▶ [What is needed]:
Look below for lines that hold the string "yellow" and copy each one.

▶ [Coordinate-based object records]:

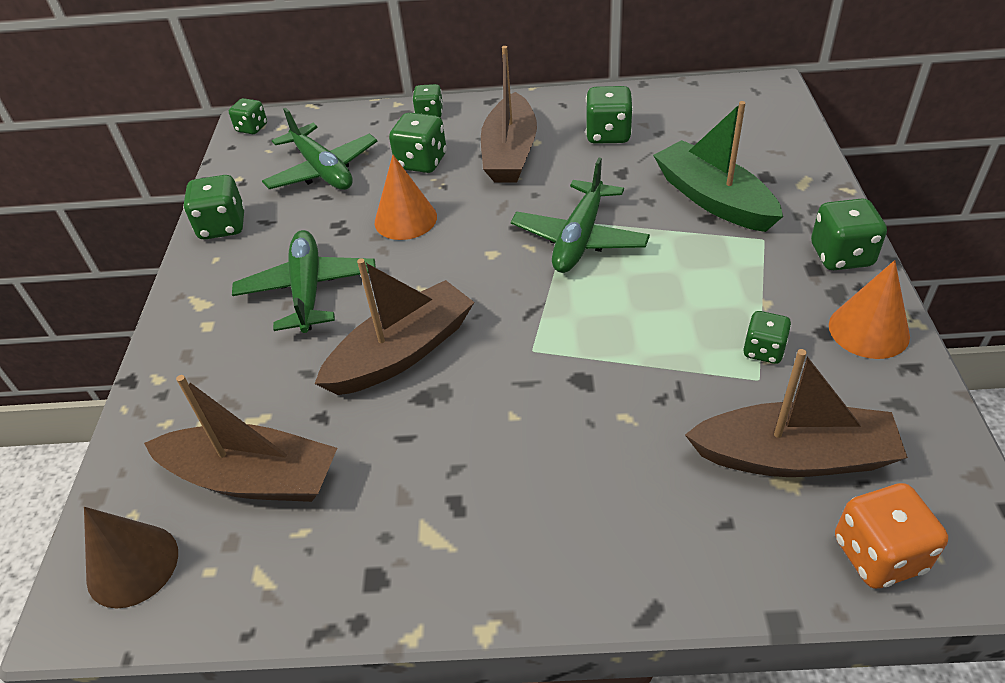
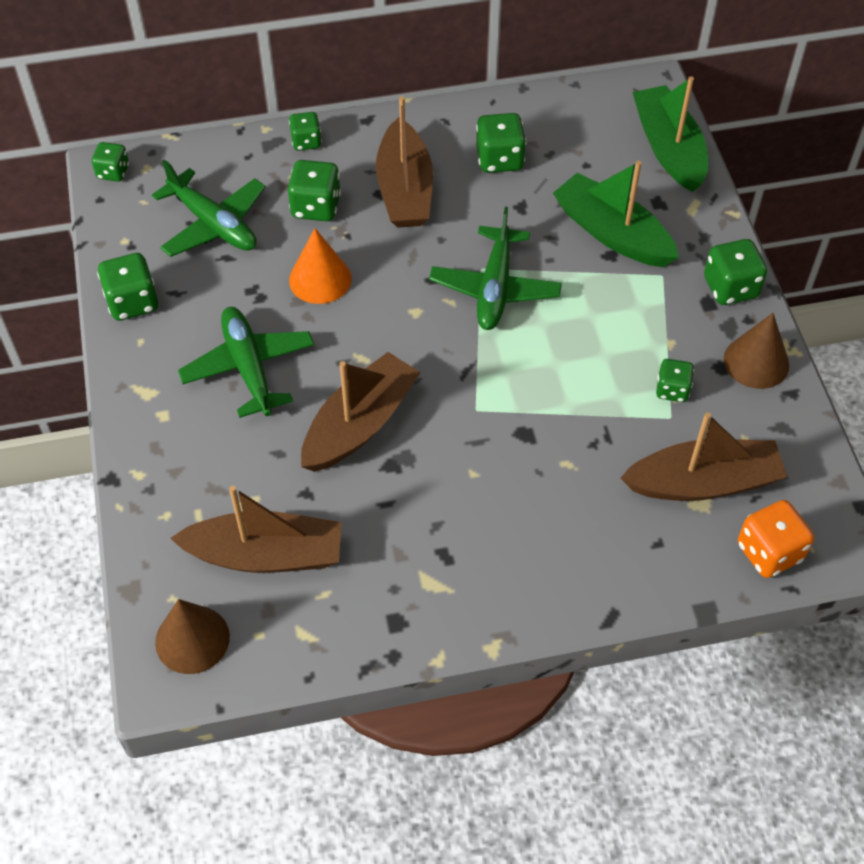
camera: 15 degrees left, 10 degrees up
orange cone [829,260,910,359] -> brown cone [724,313,789,389]
none -> green boat [632,76,708,192]

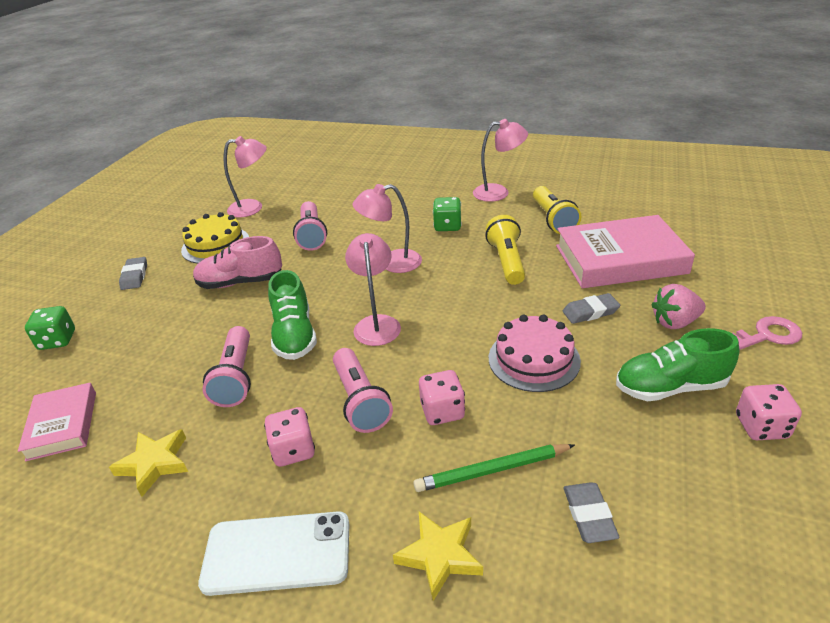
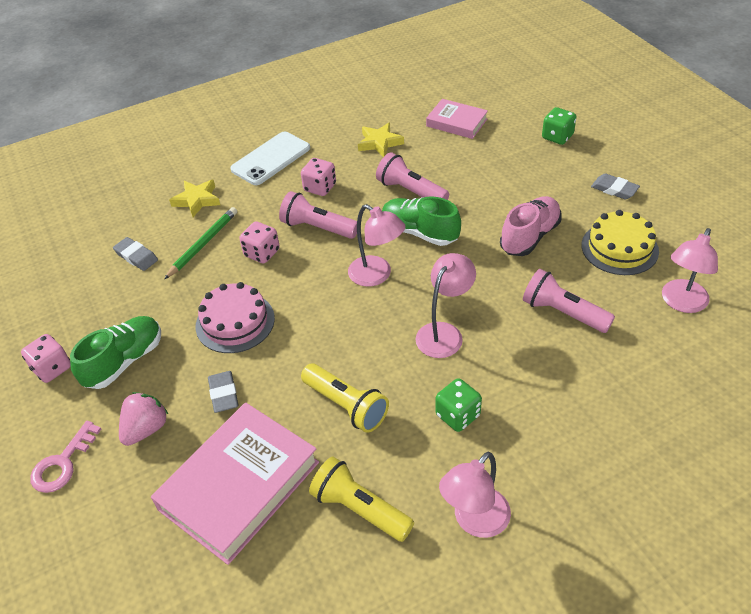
camera: 135 degrees right, 10 degrees up
grey eraser [563,293,620,324] -> grey eraser turned 45 degrees counterclockwise [208,371,238,413]

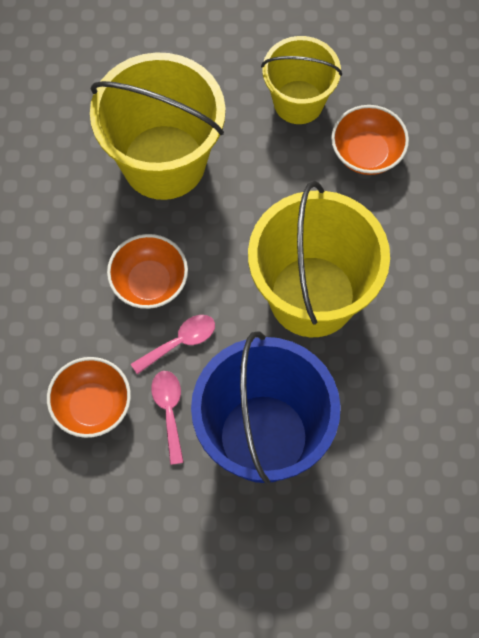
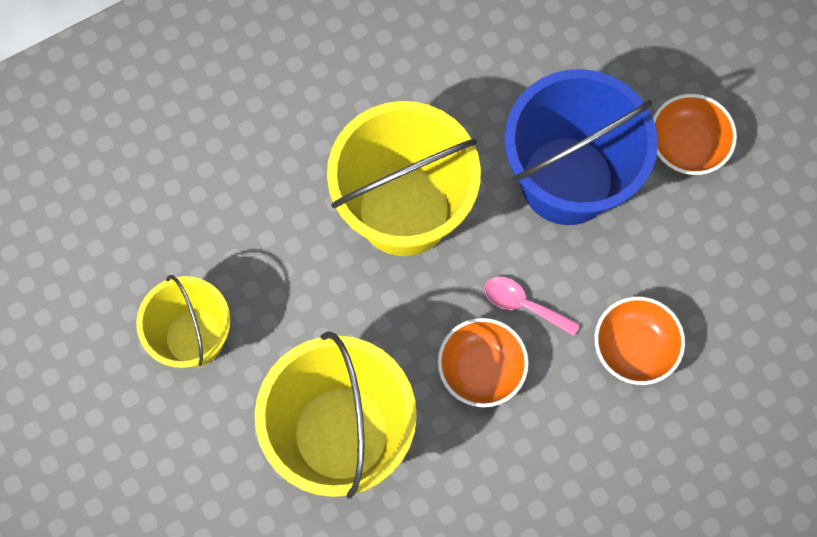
camera: 120 degrees left, 5 degrees up
pink spoon [151,371,184,465] -> none
orange bowl [331,105,409,175] -> orange bowl moved to [653,94,737,175]

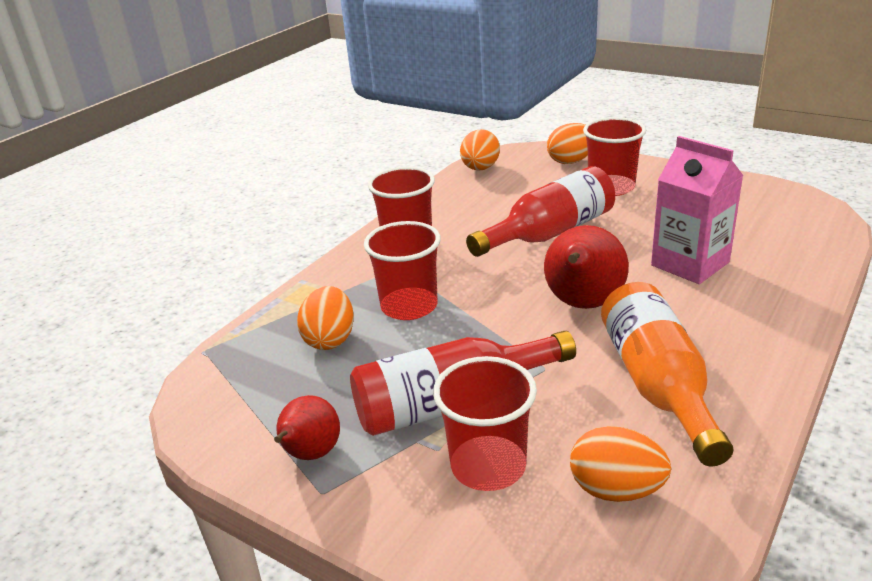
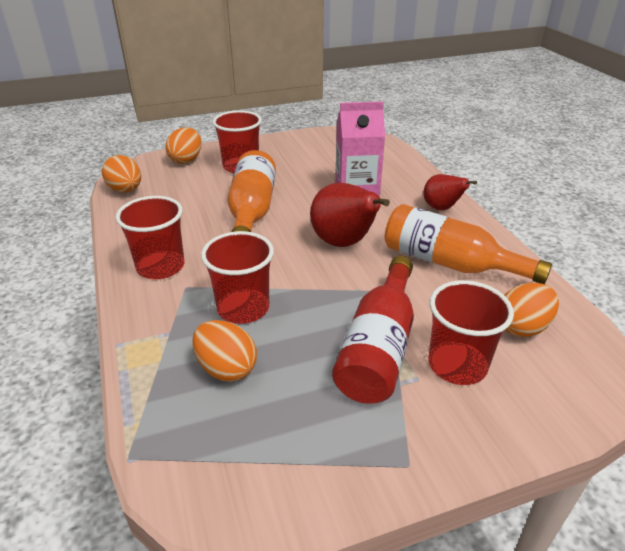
camera: 55 degrees left, 5 degrees up
red pear [274,395,340,460] -> red pear moved to [423,174,477,210]
red bottle [466,166,615,257] -> orange bottle [228,150,276,232]

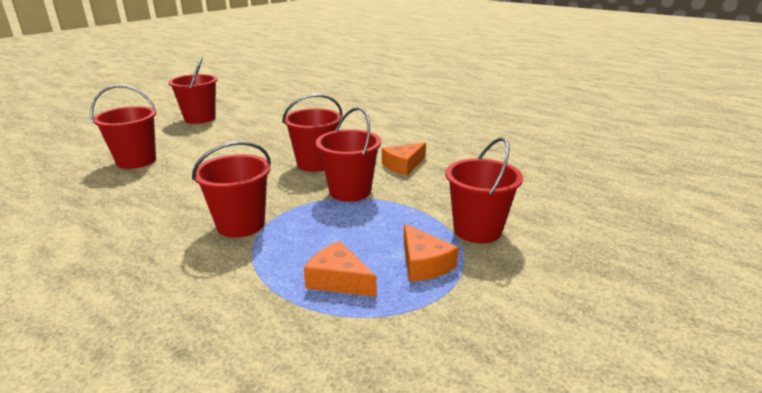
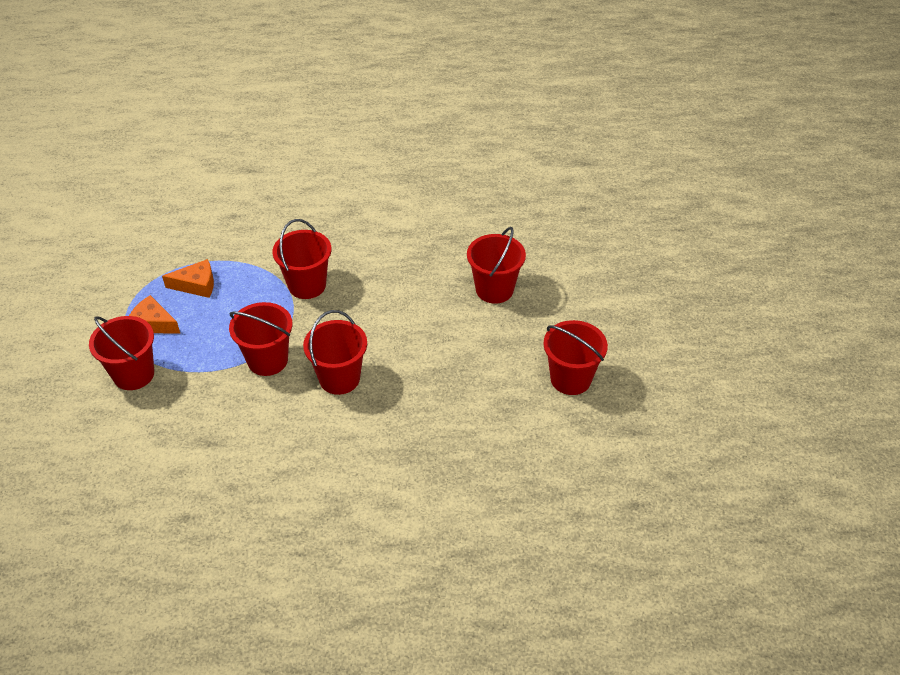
camera: 140 degrees right, 20 degrees up
orange cheese [382,142,426,175] -> none

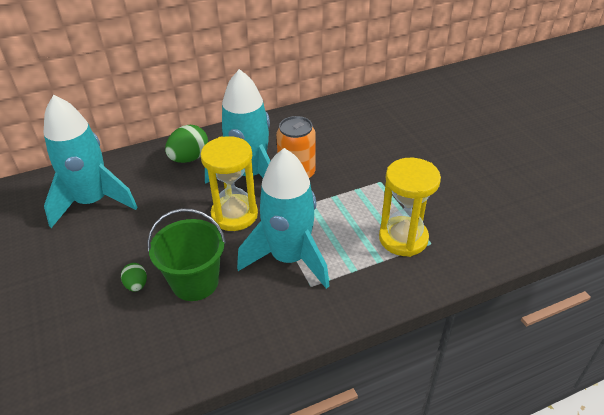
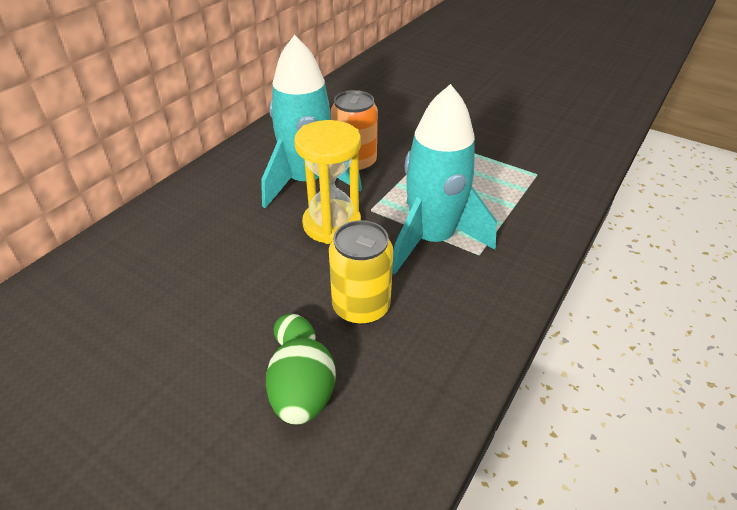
camera: 35 degrees left, 0 degrees up
turquoise rocket [44,95,138,228] -> none
green bucket [147,208,226,301] -> yellow can [329,220,393,325]
green egg [165,125,208,163] -> green egg moved to [266,338,336,425]
yellow hourglass [379,158,441,257] -> none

▶ [Result]:
green bucket [147,208,226,301] -> yellow can [329,220,393,325]
yellow hourglass [379,158,441,257] -> none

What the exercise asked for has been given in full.